**Task description**
For each record below, output its text exactly and skip any picture.

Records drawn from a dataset
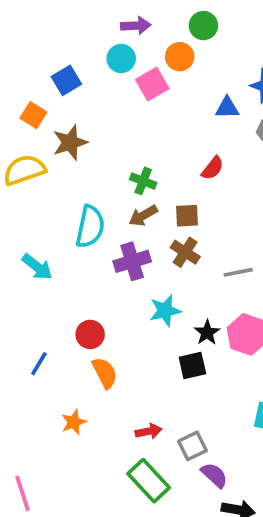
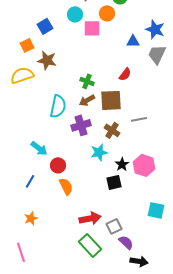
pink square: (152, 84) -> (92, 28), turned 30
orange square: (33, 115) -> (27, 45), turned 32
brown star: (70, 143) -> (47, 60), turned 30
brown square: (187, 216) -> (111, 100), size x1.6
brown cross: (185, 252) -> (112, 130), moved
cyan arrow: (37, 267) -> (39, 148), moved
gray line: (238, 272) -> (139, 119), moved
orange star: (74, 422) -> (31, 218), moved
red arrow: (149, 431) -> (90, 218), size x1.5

**Reply**
pink square: (152, 84) -> (92, 28), turned 30
orange square: (33, 115) -> (27, 45), turned 32
brown star: (70, 143) -> (47, 60), turned 30
brown square: (187, 216) -> (111, 100), size x1.6
brown cross: (185, 252) -> (112, 130), moved
cyan arrow: (37, 267) -> (39, 148), moved
gray line: (238, 272) -> (139, 119), moved
orange star: (74, 422) -> (31, 218), moved
red arrow: (149, 431) -> (90, 218), size x1.5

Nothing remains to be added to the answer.